- [JOB]: Report each line of the records that contains the string "kern". Copy every such line in full.
-- Start of RECORDS TO USE --
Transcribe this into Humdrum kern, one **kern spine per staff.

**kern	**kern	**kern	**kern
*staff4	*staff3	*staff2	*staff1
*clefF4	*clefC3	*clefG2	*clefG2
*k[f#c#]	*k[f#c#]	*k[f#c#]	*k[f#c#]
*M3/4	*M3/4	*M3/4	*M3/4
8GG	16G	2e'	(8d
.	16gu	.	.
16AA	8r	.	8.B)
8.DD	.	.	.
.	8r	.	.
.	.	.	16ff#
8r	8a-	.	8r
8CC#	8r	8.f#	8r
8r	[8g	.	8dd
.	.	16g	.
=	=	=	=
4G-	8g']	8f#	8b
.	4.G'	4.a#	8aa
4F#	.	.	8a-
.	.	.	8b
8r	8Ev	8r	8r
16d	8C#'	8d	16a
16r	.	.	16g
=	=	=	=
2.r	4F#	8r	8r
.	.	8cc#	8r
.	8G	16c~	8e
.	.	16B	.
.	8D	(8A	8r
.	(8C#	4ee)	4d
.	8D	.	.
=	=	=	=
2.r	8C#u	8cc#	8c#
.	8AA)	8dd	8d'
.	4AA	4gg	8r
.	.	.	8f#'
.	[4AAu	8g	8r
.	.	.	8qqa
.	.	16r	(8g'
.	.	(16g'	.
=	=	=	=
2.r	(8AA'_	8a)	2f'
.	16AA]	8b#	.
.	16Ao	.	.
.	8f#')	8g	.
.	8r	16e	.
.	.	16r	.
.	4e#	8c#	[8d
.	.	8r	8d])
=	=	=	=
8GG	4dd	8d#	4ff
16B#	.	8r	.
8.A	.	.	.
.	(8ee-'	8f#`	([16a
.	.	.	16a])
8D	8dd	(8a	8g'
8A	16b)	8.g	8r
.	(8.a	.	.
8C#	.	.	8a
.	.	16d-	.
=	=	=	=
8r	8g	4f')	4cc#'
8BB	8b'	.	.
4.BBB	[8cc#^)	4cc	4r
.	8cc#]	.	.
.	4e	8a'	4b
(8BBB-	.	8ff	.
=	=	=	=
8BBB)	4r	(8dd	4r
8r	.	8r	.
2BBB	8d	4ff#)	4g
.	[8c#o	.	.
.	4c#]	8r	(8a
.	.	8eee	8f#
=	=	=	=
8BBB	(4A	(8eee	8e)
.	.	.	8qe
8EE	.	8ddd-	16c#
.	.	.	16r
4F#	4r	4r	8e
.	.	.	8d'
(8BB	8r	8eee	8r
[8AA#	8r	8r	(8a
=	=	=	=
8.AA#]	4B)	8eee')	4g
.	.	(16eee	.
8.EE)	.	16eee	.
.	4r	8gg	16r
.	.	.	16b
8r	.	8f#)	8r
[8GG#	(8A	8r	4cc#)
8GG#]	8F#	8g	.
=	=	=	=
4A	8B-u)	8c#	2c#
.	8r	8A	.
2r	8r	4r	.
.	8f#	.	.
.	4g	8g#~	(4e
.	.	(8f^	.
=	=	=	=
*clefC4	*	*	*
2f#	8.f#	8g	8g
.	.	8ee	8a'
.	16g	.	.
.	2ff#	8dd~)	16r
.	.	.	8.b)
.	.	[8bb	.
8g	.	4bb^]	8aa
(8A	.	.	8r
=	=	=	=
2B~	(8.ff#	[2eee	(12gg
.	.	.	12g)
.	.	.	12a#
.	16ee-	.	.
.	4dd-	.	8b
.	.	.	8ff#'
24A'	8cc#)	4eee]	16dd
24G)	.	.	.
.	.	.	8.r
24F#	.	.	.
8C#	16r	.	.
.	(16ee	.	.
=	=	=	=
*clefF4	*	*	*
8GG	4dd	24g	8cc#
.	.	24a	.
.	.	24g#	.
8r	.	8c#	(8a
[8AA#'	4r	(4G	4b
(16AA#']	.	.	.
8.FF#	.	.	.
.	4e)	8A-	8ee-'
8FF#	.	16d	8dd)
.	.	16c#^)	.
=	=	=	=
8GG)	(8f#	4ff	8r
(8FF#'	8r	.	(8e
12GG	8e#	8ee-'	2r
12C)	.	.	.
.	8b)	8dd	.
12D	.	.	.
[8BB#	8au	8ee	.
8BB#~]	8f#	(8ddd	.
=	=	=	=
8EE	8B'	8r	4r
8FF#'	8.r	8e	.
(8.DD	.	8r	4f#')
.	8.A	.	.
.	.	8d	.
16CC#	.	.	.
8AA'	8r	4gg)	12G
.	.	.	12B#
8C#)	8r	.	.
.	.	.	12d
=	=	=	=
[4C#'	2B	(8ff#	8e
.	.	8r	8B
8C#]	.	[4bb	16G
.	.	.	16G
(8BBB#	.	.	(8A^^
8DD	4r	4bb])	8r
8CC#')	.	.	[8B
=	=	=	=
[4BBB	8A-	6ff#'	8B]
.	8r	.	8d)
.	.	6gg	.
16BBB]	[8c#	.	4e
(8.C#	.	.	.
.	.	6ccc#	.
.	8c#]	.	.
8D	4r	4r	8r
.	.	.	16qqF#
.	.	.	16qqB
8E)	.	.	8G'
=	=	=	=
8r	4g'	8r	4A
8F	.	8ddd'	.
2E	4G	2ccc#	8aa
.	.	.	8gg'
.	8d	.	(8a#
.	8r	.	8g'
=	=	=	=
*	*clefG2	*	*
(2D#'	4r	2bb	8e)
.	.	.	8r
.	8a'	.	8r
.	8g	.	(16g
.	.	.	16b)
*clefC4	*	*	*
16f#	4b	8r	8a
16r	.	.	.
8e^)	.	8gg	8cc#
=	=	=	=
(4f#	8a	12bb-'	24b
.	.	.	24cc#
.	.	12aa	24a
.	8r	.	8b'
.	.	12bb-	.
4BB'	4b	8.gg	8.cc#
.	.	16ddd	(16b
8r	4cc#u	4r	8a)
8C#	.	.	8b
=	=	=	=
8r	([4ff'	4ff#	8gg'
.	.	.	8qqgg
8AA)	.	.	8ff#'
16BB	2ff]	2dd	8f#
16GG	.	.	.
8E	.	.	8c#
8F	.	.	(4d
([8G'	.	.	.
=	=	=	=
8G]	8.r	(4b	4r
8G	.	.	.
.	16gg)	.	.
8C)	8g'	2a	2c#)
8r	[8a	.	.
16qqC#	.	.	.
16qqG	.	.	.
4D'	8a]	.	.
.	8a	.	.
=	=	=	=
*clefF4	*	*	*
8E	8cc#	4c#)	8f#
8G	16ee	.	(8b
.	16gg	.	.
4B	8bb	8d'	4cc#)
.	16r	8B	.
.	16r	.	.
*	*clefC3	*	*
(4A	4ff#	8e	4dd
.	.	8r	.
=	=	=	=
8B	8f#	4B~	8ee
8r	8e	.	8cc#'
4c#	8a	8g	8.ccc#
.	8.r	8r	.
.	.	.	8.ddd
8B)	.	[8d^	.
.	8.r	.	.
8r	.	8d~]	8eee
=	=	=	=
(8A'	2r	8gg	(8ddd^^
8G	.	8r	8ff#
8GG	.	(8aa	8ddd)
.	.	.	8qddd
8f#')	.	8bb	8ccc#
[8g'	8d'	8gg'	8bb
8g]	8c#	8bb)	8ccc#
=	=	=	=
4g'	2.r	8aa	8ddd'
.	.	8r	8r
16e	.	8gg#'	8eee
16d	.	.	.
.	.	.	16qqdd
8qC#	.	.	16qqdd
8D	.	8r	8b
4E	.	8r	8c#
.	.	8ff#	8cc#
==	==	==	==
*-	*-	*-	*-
-- End of RECORDS TO USE --
- [ANSWER TO THIS PROBLEM]:
Transcribe this into Humdrum kern, one **kern spine per staff.
**kern	**kern	**kern	**kern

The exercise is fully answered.